> **TASK INSTRUCTIONS**: What is needed is an exact retyping of the records below, from the first line through the line that contains "white cutting board: 1 -> 3".
*** EXCERPTED DATA Section Begins ***
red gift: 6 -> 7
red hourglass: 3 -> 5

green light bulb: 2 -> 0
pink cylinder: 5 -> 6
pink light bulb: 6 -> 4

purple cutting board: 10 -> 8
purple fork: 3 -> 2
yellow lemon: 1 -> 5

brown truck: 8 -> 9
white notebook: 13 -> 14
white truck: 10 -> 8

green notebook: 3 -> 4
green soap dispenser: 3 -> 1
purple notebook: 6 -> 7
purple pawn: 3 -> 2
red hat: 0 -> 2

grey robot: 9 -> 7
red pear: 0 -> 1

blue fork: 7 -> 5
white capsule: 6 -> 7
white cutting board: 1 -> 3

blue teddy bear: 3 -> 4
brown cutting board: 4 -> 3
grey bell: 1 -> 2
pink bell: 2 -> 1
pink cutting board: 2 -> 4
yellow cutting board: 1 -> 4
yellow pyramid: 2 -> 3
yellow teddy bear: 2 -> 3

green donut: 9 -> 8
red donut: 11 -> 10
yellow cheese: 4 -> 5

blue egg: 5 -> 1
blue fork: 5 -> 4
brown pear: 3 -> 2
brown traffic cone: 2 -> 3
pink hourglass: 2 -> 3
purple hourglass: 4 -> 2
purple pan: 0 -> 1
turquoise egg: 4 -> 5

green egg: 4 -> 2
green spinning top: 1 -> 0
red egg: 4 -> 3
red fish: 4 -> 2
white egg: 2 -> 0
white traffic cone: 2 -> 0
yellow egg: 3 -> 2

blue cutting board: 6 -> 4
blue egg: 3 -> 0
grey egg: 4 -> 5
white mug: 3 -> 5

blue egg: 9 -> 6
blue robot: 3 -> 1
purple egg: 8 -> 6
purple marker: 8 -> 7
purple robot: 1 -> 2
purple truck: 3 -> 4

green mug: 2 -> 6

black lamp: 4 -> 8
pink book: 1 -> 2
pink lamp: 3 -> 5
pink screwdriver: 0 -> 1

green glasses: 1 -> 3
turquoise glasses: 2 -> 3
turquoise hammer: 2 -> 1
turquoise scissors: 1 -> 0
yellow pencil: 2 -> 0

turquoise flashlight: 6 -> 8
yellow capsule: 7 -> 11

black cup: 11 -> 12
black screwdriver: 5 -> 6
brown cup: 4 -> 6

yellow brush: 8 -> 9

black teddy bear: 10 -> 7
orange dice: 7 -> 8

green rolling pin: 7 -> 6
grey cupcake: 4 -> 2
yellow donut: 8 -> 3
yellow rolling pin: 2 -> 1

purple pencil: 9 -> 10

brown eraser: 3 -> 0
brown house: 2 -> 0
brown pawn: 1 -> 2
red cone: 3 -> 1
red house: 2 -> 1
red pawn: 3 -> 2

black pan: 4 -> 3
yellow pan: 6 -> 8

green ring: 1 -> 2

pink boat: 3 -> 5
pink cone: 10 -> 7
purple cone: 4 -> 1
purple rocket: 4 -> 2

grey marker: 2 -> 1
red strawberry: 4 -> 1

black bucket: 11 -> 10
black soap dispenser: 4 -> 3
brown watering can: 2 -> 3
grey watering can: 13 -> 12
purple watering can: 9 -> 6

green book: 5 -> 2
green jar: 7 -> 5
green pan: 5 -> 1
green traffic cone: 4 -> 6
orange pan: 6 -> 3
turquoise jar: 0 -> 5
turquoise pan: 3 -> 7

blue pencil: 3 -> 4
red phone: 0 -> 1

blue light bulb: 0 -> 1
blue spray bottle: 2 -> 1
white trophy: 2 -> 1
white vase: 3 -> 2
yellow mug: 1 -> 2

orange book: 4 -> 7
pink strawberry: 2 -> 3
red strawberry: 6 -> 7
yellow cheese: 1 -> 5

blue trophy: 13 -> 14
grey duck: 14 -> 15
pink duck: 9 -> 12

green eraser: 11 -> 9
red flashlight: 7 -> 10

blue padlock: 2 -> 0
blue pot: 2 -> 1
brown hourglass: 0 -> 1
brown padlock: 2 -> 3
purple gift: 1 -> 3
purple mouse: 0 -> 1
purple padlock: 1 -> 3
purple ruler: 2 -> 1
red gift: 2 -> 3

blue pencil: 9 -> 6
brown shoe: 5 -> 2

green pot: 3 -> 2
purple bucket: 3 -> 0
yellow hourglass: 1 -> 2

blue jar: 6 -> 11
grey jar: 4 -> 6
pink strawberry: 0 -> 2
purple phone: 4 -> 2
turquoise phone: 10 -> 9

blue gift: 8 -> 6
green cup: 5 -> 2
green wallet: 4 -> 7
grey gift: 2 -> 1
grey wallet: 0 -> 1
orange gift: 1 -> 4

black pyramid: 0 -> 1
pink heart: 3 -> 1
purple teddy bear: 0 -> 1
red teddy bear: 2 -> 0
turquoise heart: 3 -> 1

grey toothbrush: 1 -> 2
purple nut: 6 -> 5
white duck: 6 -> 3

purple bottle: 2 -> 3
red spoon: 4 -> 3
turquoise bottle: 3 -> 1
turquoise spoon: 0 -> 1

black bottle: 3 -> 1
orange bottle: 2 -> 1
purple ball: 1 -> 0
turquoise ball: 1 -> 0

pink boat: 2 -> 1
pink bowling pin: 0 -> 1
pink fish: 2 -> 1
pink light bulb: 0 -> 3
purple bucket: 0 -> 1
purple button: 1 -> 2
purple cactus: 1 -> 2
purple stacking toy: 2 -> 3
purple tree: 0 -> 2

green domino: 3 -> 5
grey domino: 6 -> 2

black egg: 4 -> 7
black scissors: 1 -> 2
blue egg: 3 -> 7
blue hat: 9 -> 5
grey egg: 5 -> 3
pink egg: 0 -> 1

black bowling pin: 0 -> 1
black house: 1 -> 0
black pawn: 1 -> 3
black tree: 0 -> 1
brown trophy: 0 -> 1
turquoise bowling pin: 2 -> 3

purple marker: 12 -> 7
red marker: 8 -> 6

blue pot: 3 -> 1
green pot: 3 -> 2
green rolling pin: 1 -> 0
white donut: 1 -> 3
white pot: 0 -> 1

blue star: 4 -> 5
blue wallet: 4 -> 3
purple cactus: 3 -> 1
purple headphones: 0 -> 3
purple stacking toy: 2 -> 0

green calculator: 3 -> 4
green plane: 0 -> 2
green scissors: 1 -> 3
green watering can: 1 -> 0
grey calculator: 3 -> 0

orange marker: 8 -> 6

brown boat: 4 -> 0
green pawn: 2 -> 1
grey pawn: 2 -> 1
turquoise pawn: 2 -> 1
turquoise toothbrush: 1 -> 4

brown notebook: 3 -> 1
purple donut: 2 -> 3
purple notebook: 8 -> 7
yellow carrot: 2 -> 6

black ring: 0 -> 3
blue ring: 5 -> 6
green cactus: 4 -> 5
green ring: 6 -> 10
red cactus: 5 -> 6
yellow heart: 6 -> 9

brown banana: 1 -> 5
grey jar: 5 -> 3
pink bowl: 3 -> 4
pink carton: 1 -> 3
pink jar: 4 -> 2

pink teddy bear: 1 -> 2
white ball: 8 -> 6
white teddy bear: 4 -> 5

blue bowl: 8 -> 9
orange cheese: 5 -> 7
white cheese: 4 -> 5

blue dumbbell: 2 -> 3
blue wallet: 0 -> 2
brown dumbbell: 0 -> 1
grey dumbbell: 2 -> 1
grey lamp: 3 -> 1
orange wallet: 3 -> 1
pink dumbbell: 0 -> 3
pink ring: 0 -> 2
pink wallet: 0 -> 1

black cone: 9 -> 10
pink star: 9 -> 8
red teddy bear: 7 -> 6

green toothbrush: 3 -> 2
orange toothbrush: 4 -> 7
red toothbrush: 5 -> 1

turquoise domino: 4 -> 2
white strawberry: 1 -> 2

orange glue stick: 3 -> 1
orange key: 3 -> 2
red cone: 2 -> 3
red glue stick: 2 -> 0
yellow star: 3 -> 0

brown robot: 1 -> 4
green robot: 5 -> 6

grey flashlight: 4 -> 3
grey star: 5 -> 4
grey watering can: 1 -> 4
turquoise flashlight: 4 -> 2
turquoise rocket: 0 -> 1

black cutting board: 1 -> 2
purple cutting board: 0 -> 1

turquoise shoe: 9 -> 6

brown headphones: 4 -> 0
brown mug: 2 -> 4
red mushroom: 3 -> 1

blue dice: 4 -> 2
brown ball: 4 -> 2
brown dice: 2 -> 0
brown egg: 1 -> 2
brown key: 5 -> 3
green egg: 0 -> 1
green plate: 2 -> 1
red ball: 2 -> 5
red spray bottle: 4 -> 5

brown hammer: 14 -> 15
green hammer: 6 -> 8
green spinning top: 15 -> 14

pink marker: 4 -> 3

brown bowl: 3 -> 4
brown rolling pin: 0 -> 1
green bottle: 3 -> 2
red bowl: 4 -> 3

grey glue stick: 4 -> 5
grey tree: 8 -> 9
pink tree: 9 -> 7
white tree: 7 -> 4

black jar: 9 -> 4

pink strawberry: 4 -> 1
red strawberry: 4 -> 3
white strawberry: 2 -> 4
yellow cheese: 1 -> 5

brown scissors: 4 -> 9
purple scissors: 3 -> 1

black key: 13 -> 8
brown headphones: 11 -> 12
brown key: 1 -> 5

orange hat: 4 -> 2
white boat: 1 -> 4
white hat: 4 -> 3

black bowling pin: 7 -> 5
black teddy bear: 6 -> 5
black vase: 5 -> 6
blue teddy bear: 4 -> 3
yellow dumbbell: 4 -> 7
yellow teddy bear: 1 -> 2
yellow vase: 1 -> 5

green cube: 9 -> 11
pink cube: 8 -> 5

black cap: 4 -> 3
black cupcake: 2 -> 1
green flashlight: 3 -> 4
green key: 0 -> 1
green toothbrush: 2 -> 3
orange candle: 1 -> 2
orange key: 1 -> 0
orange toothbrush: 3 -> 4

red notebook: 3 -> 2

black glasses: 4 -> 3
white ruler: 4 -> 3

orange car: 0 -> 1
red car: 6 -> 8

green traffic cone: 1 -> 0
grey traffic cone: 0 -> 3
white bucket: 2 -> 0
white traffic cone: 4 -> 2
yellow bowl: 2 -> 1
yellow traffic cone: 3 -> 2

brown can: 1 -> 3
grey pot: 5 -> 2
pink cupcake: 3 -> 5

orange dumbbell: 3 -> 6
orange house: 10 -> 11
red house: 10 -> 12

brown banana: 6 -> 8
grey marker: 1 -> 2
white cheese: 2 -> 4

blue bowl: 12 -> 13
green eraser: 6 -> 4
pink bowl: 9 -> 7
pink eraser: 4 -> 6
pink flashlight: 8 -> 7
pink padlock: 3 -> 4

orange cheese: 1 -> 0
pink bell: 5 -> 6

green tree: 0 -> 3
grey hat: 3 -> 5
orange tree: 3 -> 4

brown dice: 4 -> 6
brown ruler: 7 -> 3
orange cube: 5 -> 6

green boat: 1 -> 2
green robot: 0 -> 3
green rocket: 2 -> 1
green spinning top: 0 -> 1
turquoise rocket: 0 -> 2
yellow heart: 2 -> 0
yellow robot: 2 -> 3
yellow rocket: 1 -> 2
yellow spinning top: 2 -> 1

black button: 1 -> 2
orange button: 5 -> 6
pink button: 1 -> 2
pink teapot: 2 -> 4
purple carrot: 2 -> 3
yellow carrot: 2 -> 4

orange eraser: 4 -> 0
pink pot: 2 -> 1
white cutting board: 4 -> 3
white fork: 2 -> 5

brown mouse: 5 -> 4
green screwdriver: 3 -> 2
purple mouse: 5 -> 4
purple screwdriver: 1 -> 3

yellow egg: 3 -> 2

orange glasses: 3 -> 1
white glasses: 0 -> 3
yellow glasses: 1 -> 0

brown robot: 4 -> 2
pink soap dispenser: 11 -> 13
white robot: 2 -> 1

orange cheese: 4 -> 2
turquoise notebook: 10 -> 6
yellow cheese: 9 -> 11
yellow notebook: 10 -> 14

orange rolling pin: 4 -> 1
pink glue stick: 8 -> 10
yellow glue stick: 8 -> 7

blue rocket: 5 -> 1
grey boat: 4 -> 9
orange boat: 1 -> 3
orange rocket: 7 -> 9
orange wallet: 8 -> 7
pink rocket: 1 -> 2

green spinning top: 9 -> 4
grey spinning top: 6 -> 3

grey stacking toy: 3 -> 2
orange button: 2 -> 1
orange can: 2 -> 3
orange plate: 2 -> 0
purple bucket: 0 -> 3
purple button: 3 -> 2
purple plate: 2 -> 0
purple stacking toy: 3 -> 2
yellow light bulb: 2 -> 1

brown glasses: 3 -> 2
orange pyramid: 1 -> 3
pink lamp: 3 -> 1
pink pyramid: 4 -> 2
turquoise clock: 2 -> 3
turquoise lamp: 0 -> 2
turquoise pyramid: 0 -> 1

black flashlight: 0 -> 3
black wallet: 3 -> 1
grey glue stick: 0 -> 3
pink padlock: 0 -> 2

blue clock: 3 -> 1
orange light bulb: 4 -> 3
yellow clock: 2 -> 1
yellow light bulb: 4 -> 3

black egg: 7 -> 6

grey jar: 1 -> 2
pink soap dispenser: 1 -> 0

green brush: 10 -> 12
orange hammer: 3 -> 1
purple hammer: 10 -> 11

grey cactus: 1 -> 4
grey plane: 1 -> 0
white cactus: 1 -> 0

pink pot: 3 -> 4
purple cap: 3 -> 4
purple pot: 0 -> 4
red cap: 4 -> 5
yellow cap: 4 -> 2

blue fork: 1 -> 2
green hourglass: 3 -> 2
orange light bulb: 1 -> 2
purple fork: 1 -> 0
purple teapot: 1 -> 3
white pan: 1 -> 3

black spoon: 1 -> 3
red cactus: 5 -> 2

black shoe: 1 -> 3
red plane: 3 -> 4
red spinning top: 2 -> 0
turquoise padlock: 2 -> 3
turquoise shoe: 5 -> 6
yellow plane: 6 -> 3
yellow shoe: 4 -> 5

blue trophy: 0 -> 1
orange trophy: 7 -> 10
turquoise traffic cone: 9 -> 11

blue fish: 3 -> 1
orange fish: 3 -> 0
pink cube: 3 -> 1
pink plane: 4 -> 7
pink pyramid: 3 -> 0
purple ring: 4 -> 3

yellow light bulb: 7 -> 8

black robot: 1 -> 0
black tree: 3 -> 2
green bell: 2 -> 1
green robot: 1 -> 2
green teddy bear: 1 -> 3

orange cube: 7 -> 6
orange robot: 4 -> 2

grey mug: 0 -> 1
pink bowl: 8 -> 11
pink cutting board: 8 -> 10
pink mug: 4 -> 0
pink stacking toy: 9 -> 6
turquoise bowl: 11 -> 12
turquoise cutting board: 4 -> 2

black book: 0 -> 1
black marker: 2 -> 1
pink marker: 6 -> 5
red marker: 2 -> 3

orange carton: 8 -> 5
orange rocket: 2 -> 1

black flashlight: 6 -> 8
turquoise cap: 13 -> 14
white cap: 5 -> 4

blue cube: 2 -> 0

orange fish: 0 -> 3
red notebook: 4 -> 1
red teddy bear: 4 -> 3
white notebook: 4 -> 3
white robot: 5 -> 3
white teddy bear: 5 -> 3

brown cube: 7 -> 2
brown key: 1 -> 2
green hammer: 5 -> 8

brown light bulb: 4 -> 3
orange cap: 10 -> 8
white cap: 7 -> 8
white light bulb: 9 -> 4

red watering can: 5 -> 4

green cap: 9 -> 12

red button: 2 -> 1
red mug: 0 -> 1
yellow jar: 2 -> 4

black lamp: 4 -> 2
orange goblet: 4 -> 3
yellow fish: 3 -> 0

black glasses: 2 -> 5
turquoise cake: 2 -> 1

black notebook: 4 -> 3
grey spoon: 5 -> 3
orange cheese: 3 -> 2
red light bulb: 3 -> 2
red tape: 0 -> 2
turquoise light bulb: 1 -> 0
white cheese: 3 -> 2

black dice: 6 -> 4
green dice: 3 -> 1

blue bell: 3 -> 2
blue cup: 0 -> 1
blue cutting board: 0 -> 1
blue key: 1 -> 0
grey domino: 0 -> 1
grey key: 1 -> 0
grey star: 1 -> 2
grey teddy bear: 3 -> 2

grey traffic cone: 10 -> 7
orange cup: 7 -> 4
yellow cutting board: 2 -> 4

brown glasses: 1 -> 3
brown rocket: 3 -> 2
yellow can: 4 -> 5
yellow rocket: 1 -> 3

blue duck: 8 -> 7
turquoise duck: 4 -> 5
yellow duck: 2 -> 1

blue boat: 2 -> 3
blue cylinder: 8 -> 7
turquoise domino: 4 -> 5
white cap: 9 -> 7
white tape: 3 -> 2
*** EXCERPTED DATA Section Ends ***
> **TASK RESULT**:
red gift: 6 -> 7
red hourglass: 3 -> 5

green light bulb: 2 -> 0
pink cylinder: 5 -> 6
pink light bulb: 6 -> 4

purple cutting board: 10 -> 8
purple fork: 3 -> 2
yellow lemon: 1 -> 5

brown truck: 8 -> 9
white notebook: 13 -> 14
white truck: 10 -> 8

green notebook: 3 -> 4
green soap dispenser: 3 -> 1
purple notebook: 6 -> 7
purple pawn: 3 -> 2
red hat: 0 -> 2

grey robot: 9 -> 7
red pear: 0 -> 1

blue fork: 7 -> 5
white capsule: 6 -> 7
white cutting board: 1 -> 3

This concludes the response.